(What to work on):
From the first line to the last, retype the records exactly and skip the pictures.

(Geometric shape edit sequences):
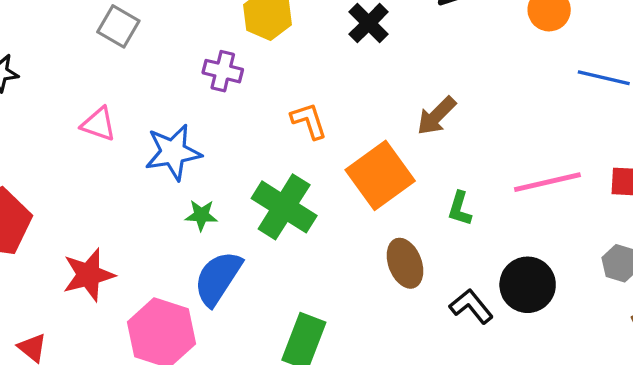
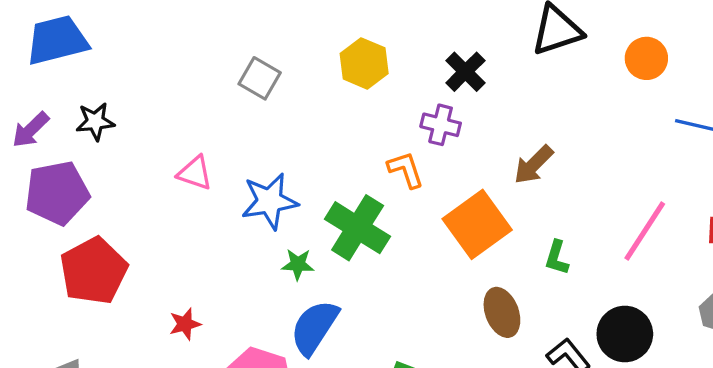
gray square: (118, 26) -> (260, 78), moved
purple cross: (223, 71) -> (441, 125), moved
pink line: (547, 182) -> (645, 231), turned -44
green cross: (284, 207) -> (358, 228), moved
red star: (89, 275) -> (185, 324), size x0.6

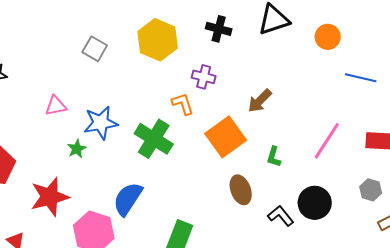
yellow hexagon: (364, 63) -> (158, 40), size x1.4
black cross: (465, 72) -> (219, 29), moved, turned -30
pink triangle: (195, 173) -> (56, 106), turned -30
green star: (298, 264) -> (77, 149), moved, turned -30
red star: (185, 324) -> (50, 197), size x2.0

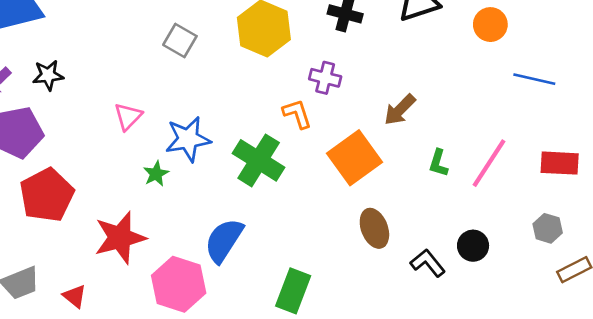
pink triangle: (56, 106) -> (128, 116), turned -35
green L-shape: (274, 157) -> (438, 163), moved
black circle: (315, 203) -> (473, 246), size x0.7

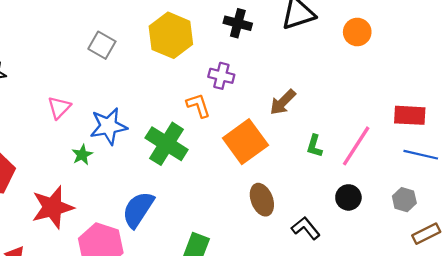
blue line: (534, 79) -> (421, 155), moved
red rectangle: (560, 163) -> (410, 115), moved
black circle: (473, 246) -> (348, 197), moved

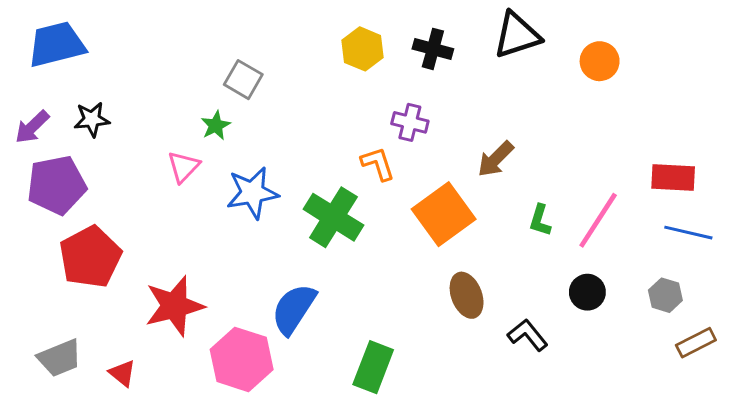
yellow hexagon: (171, 35) -> (363, 49), moved, size x0.7
green star: (82, 155) -> (216, 125), moved

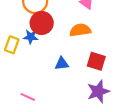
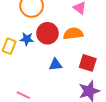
red circle: (42, 23) -> (47, 33), moved

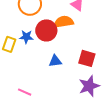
orange semicircle: (73, 34) -> (64, 22), moved

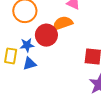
blue triangle: (55, 61) -> (30, 64), moved

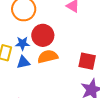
orange semicircle: (63, 23) -> (48, 57), moved

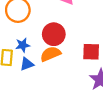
red circle: (43, 35) -> (54, 34), moved

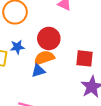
blue triangle: (27, 64) -> (38, 71), moved

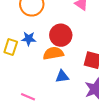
blue triangle: (38, 71) -> (62, 77), moved

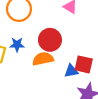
blue triangle: (62, 77) -> (71, 71), moved

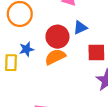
blue triangle: (71, 71) -> (80, 28), moved

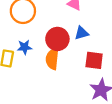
orange semicircle: (55, 57) -> (52, 59), turned -66

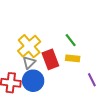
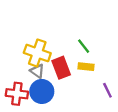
yellow cross: (29, 46) -> (37, 53), turned -30
gray triangle: (29, 62) -> (37, 71), turned -40

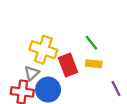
gray triangle: (37, 71) -> (32, 73), moved, turned 42

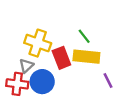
yellow rectangle: (94, 64) -> (86, 57), size x1.6

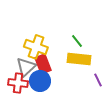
red rectangle: (61, 58) -> (43, 64), moved
gray triangle: (26, 66) -> (26, 67), size x1.5

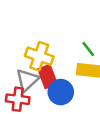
blue circle: (40, 81) -> (61, 92), moved

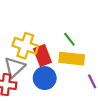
red rectangle: (48, 77) -> (43, 55), moved

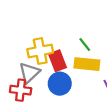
yellow cross: (25, 46) -> (40, 51), turned -30

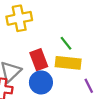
yellow cross: (40, 51) -> (19, 18), moved

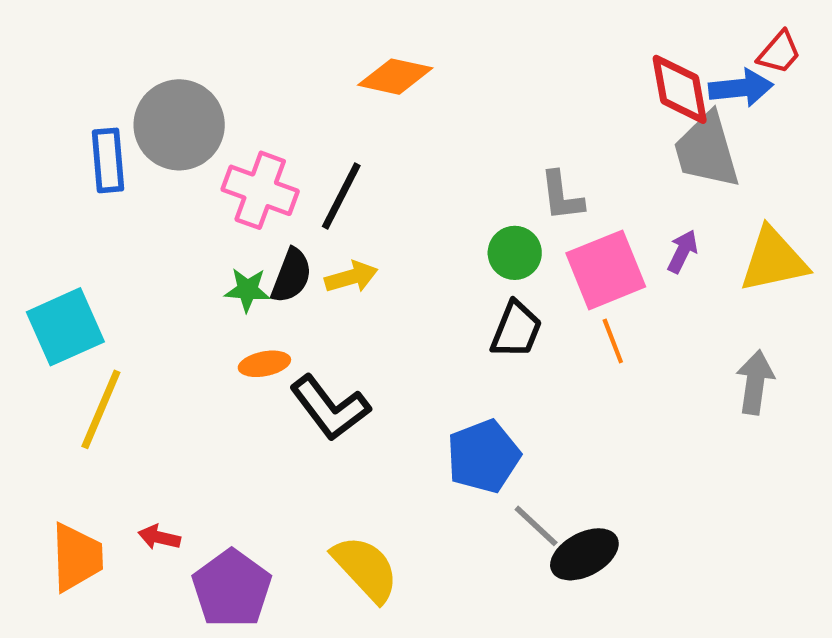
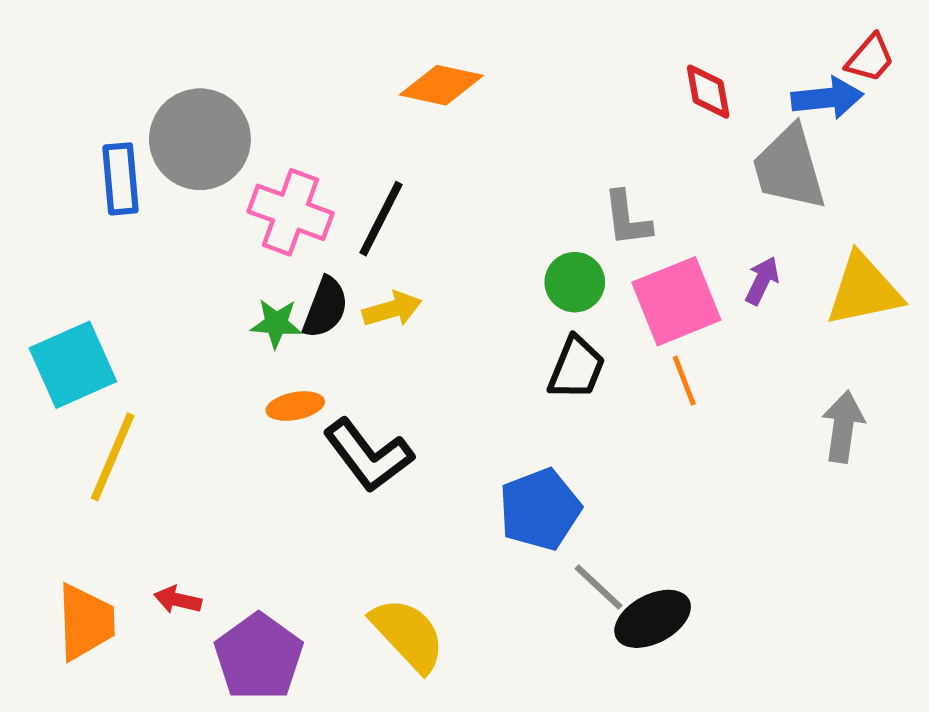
red diamond: (680, 89) -> (708, 92), moved, size x0.7

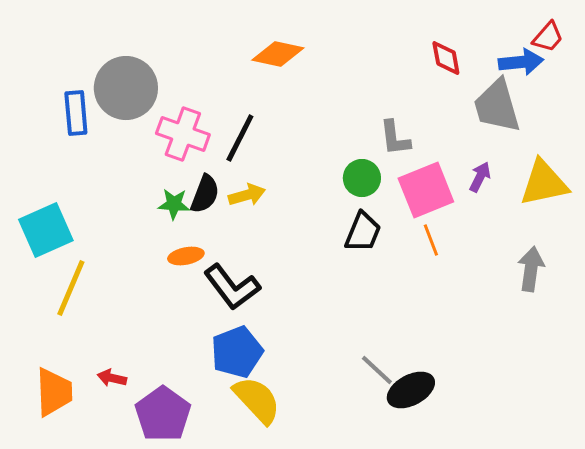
blue pentagon: (540, 509) -> (237, 352), moved

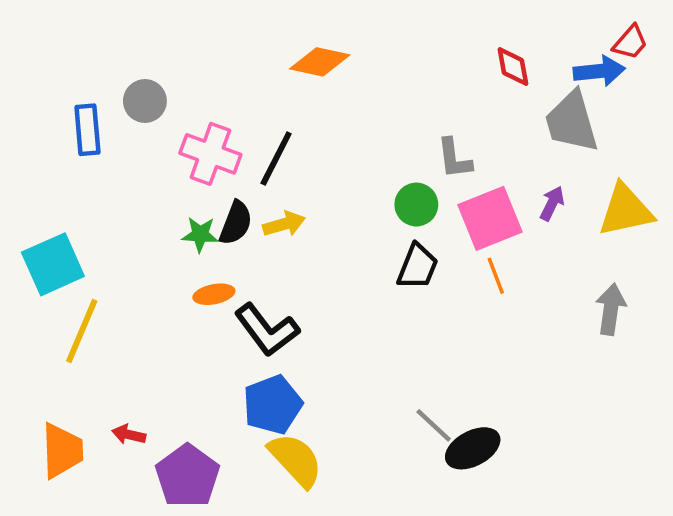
gray circle: (126, 88) -> (145, 101), size x0.6

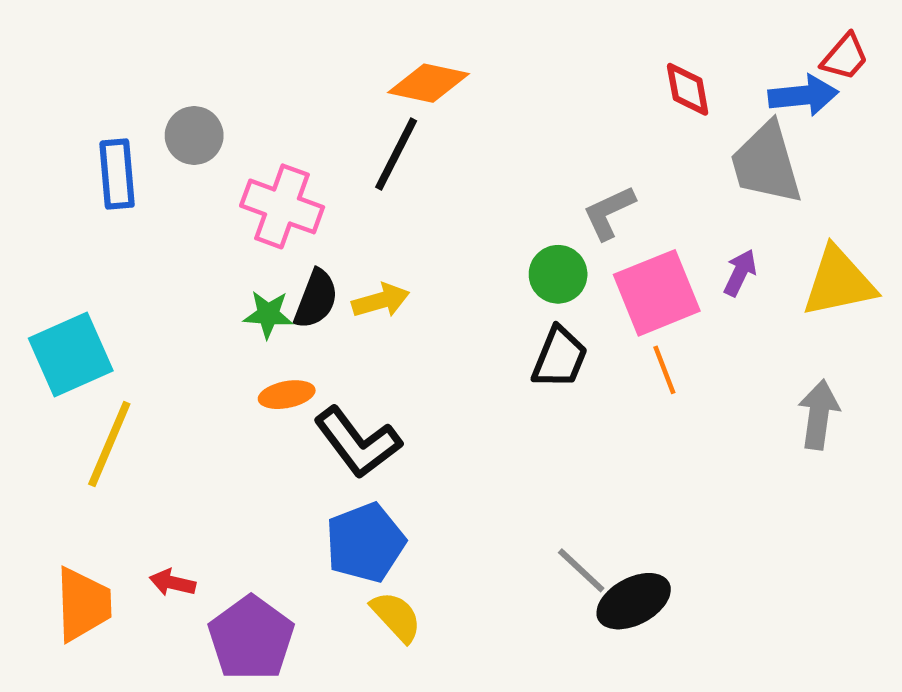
black line: (276, 159) -> (396, 154), moved
gray L-shape: (454, 159) -> (609, 213), turned 72
yellow semicircle: (296, 460) -> (396, 617), size x0.7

(Answer for the task):
gray square: (118, 26) -> (260, 78), moved
purple cross: (223, 71) -> (441, 125), moved
pink line: (547, 182) -> (645, 231), turned -44
green cross: (284, 207) -> (358, 228), moved
red star: (89, 275) -> (185, 324), size x0.6

yellow hexagon: (364, 63) -> (158, 40), size x1.4
black cross: (465, 72) -> (219, 29), moved, turned -30
pink triangle: (195, 173) -> (56, 106), turned -30
green star: (298, 264) -> (77, 149), moved, turned -30
red star: (185, 324) -> (50, 197), size x2.0

pink triangle: (56, 106) -> (128, 116), turned -35
green L-shape: (274, 157) -> (438, 163), moved
black circle: (315, 203) -> (473, 246), size x0.7

blue line: (534, 79) -> (421, 155), moved
red rectangle: (560, 163) -> (410, 115), moved
black circle: (473, 246) -> (348, 197), moved

yellow hexagon: (171, 35) -> (363, 49), moved, size x0.7
green star: (82, 155) -> (216, 125), moved

red circle: (42, 23) -> (47, 33), moved

orange semicircle: (73, 34) -> (64, 22), moved

blue triangle: (55, 61) -> (30, 64), moved

orange semicircle: (63, 23) -> (48, 57), moved

red circle: (43, 35) -> (54, 34), moved

blue triangle: (27, 64) -> (38, 71), moved

blue triangle: (38, 71) -> (62, 77), moved

blue triangle: (62, 77) -> (71, 71), moved

blue triangle: (71, 71) -> (80, 28), moved

orange semicircle: (55, 57) -> (52, 59), turned -66

yellow cross: (29, 46) -> (37, 53), turned -30
gray triangle: (29, 62) -> (37, 71), turned -40

gray triangle: (37, 71) -> (32, 73), moved, turned 42

yellow rectangle: (94, 64) -> (86, 57), size x1.6

red rectangle: (61, 58) -> (43, 64), moved
gray triangle: (26, 66) -> (26, 67), size x1.5

blue circle: (40, 81) -> (61, 92), moved

red rectangle: (48, 77) -> (43, 55), moved

yellow cross: (25, 46) -> (40, 51), turned -30

yellow cross: (40, 51) -> (19, 18), moved

red diamond: (680, 89) -> (708, 92), moved, size x0.7

blue pentagon: (540, 509) -> (237, 352), moved

gray circle: (126, 88) -> (145, 101), size x0.6

black line: (276, 159) -> (396, 154), moved
gray L-shape: (454, 159) -> (609, 213), turned 72
yellow semicircle: (296, 460) -> (396, 617), size x0.7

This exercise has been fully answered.